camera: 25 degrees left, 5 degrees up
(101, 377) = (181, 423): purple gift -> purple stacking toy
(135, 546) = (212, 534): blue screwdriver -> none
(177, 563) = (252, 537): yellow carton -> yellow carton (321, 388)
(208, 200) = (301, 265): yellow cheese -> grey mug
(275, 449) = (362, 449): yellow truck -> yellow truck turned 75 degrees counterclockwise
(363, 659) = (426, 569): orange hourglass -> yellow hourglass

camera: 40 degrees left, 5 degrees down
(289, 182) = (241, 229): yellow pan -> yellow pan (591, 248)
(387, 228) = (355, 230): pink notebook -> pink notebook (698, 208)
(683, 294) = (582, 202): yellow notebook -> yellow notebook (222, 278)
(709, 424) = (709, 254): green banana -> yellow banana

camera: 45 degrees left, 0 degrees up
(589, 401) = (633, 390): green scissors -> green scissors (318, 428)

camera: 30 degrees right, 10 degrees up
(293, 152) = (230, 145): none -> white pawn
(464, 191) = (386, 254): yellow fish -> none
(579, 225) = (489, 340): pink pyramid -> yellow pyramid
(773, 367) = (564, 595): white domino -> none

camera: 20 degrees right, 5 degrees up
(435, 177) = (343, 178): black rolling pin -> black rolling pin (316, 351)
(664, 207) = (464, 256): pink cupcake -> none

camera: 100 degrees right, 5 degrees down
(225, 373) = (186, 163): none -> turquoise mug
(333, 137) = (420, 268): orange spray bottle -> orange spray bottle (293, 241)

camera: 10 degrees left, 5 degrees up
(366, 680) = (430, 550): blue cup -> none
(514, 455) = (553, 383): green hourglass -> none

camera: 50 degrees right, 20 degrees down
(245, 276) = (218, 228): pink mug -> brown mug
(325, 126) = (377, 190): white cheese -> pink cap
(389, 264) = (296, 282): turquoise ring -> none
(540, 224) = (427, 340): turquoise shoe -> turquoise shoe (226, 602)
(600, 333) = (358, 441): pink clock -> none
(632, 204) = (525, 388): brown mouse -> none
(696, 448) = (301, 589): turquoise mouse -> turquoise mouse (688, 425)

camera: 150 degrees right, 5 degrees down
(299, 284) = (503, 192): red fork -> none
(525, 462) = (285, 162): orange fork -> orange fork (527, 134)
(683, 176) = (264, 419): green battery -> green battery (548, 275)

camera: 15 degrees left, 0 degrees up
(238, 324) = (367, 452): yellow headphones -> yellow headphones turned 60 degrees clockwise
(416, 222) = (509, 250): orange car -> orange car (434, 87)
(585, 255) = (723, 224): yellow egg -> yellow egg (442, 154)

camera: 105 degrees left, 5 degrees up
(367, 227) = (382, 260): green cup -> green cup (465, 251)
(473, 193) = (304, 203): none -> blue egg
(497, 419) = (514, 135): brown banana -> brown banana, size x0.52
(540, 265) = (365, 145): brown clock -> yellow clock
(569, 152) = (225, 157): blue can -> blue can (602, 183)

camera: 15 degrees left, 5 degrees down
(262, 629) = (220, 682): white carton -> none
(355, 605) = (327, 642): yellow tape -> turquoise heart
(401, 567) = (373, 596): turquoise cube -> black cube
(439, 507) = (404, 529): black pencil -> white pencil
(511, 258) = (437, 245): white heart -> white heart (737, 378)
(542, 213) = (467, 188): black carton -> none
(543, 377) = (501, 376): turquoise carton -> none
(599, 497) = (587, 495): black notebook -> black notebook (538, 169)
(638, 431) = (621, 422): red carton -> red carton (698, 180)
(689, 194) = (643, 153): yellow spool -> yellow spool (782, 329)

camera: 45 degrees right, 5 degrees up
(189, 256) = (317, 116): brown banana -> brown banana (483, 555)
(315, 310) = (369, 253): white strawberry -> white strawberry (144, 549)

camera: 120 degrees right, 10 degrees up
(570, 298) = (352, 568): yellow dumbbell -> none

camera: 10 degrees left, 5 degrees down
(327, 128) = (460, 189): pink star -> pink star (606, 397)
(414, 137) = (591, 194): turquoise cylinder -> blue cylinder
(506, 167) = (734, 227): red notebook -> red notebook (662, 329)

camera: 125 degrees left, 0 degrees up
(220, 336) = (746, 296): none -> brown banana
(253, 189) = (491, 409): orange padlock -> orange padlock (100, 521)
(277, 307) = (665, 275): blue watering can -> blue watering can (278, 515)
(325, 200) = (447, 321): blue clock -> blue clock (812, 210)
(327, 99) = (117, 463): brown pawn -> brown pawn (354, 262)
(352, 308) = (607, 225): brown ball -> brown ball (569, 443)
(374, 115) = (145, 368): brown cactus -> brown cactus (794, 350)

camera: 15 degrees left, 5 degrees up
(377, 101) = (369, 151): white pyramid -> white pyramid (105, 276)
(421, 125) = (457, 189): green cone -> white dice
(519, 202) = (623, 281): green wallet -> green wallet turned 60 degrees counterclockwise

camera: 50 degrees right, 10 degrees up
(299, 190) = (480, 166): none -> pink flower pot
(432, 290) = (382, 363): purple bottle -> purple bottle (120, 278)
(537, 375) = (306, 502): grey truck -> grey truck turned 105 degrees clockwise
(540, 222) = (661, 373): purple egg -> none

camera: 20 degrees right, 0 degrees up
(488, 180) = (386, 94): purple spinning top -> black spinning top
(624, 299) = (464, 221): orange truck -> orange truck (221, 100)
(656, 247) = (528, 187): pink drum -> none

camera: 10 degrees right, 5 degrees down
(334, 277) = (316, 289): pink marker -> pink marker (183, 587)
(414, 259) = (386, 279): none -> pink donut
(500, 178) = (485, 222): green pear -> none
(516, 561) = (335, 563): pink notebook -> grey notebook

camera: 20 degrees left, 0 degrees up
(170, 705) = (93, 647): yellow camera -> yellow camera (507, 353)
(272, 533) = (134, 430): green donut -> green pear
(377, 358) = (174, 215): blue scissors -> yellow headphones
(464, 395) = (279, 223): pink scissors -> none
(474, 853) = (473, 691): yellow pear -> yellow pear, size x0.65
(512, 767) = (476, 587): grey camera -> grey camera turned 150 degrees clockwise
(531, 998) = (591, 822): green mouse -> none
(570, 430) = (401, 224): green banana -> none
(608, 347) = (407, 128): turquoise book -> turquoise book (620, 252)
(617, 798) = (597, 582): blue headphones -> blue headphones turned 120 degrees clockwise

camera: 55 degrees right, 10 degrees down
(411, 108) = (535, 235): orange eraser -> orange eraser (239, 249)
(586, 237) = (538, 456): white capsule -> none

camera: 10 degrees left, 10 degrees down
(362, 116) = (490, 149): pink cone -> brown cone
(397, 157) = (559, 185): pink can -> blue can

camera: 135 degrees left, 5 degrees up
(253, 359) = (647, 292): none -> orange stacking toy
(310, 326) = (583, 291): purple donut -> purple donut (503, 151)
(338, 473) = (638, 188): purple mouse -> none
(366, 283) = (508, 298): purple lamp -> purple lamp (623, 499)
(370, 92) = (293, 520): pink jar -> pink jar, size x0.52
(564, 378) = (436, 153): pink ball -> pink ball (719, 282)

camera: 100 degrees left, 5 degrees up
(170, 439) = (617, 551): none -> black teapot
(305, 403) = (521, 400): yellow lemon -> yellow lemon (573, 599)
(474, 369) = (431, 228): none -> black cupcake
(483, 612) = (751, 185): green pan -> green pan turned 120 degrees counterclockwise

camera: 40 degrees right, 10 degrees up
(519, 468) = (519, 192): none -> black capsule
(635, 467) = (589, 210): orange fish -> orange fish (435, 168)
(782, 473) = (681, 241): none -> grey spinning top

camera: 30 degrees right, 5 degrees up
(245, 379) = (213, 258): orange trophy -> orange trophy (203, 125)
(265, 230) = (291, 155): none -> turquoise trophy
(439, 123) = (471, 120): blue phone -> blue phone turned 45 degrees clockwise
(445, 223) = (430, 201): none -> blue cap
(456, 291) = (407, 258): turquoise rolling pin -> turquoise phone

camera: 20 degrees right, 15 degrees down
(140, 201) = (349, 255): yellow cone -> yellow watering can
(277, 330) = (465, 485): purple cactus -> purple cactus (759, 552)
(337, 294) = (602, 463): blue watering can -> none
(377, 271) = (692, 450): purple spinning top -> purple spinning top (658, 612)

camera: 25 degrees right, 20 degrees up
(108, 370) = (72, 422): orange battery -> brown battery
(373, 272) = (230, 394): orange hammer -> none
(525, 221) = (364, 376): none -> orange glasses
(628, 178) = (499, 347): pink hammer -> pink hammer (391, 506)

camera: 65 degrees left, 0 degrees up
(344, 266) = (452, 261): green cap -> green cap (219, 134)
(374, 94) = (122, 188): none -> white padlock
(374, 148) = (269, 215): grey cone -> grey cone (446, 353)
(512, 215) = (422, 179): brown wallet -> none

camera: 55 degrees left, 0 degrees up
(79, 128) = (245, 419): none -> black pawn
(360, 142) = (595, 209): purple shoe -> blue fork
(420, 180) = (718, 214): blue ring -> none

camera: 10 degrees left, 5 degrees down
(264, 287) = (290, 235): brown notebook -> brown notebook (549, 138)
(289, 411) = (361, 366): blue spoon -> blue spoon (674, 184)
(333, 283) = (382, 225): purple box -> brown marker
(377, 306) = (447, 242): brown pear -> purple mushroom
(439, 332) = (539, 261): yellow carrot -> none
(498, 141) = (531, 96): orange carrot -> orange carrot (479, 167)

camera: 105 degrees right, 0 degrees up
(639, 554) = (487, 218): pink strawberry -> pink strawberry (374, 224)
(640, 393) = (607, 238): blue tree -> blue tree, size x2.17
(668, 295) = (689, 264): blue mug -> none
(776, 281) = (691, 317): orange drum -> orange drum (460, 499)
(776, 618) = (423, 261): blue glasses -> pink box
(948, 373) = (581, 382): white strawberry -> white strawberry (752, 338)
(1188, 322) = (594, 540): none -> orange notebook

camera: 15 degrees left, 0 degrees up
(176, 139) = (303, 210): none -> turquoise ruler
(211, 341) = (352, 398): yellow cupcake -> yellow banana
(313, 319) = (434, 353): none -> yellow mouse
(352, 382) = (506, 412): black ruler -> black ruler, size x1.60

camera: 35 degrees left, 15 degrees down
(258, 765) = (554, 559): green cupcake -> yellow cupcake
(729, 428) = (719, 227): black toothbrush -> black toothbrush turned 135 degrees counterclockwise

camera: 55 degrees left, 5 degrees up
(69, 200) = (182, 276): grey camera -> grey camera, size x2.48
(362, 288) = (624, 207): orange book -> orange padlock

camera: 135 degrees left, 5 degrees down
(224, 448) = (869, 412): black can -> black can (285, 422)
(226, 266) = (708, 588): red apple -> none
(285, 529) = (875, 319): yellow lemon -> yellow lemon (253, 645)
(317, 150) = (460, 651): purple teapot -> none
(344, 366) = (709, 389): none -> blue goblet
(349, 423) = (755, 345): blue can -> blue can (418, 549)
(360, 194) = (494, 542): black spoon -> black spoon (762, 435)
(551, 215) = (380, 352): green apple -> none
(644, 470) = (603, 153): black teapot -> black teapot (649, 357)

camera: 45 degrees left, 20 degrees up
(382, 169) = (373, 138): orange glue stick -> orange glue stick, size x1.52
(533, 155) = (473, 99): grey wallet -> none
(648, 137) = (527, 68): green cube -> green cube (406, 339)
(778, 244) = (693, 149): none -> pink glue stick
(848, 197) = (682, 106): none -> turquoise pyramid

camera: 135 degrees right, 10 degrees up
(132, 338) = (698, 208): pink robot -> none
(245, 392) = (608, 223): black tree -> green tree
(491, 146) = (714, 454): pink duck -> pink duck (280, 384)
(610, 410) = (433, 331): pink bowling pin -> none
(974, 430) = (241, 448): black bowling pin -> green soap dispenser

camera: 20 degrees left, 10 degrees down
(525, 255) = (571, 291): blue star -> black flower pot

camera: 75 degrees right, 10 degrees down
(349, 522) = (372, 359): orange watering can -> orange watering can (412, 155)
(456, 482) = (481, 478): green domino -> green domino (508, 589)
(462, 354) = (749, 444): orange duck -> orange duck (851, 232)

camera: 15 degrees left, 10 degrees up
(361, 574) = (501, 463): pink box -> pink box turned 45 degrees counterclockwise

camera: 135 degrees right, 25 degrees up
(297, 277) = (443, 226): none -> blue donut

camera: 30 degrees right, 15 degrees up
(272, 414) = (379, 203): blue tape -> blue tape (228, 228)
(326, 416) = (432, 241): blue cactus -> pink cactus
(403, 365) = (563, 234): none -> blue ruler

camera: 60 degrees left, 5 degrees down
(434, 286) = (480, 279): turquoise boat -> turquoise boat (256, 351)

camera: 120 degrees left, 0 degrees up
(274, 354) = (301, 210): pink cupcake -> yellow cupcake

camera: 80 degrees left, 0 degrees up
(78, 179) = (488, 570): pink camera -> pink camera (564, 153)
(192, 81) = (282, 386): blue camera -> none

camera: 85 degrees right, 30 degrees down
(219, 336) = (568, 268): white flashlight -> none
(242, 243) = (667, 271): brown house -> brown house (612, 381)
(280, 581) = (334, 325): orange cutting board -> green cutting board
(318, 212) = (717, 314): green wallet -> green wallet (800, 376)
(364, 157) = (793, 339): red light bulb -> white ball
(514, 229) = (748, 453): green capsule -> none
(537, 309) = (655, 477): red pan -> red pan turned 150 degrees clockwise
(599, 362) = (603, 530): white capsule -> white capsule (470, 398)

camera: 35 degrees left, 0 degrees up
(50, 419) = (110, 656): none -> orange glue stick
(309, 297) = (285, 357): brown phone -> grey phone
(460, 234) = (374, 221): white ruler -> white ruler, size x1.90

WORK INSTRUCTION
Return only the lines between the one holding "(299, 190) = (480, 166): none" and the one holding "camera: 10 degrees left, 10 degrees down", inclusive, exactly as they appear above.

ANSWER SPACE
(299, 190) = (480, 166): none -> pink flower pot
(432, 290) = (382, 363): purple bottle -> purple bottle (120, 278)
(537, 375) = (306, 502): grey truck -> grey truck turned 105 degrees clockwise
(540, 222) = (661, 373): purple egg -> none

camera: 20 degrees right, 0 degrees up
(488, 180) = (386, 94): purple spinning top -> black spinning top
(624, 299) = (464, 221): orange truck -> orange truck (221, 100)
(656, 247) = (528, 187): pink drum -> none

camera: 10 degrees right, 5 degrees down
(334, 277) = (316, 289): pink marker -> pink marker (183, 587)
(414, 259) = (386, 279): none -> pink donut
(500, 178) = (485, 222): green pear -> none
(516, 561) = (335, 563): pink notebook -> grey notebook

camera: 20 degrees left, 0 degrees up
(170, 705) = (93, 647): yellow camera -> yellow camera (507, 353)
(272, 533) = (134, 430): green donut -> green pear
(377, 358) = (174, 215): blue scissors -> yellow headphones
(464, 395) = (279, 223): pink scissors -> none
(474, 853) = (473, 691): yellow pear -> yellow pear, size x0.65
(512, 767) = (476, 587): grey camera -> grey camera turned 150 degrees clockwise
(531, 998) = (591, 822): green mouse -> none
(570, 430) = (401, 224): green banana -> none
(608, 347) = (407, 128): turquoise book -> turquoise book (620, 252)
(617, 798) = (597, 582): blue headphones -> blue headphones turned 120 degrees clockwise

camera: 55 degrees right, 10 degrees down
(411, 108) = (535, 235): orange eraser -> orange eraser (239, 249)
(586, 237) = (538, 456): white capsule -> none

camera: 10 degrees left, 10 degrees down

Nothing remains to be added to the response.